=== Section Start ===
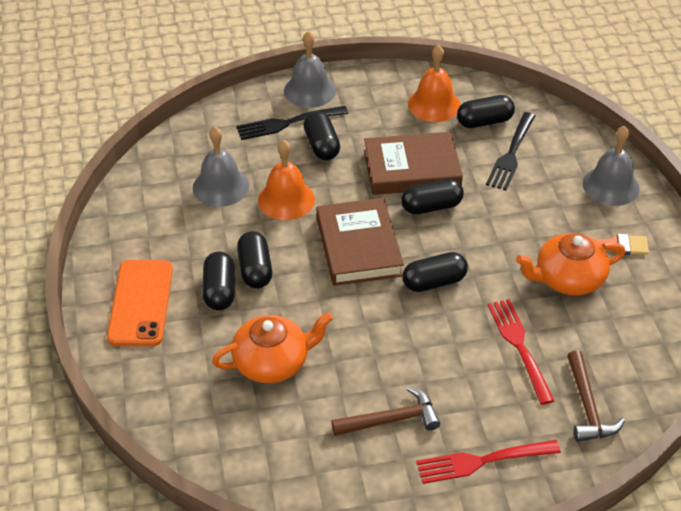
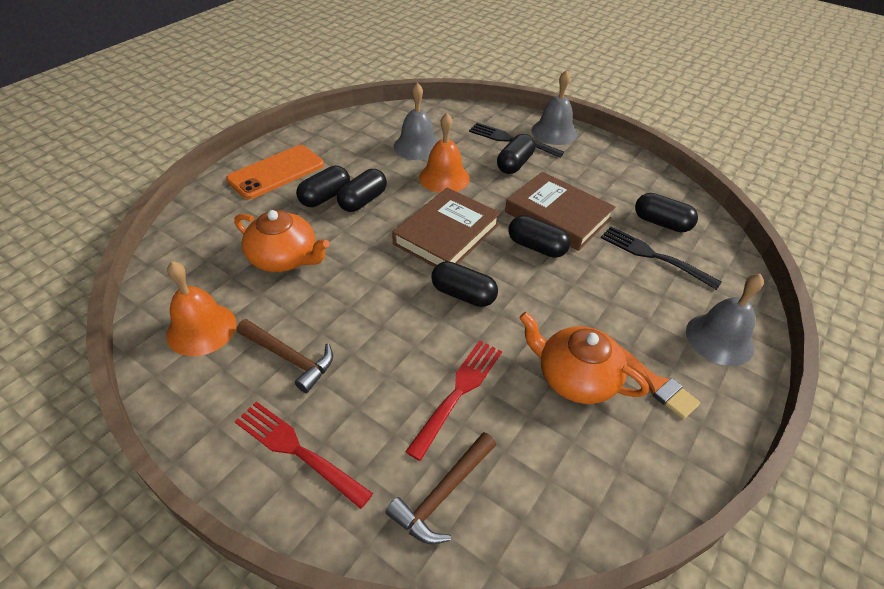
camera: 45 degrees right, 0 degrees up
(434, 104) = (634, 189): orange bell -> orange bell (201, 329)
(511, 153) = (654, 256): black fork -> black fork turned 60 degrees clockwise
=== Section End ===
The job here is to retype the data exactly, with no pictures included.

Result below:
camera: 45 degrees right, 0 degrees up
(434, 104) = (634, 189): orange bell -> orange bell (201, 329)
(511, 153) = (654, 256): black fork -> black fork turned 60 degrees clockwise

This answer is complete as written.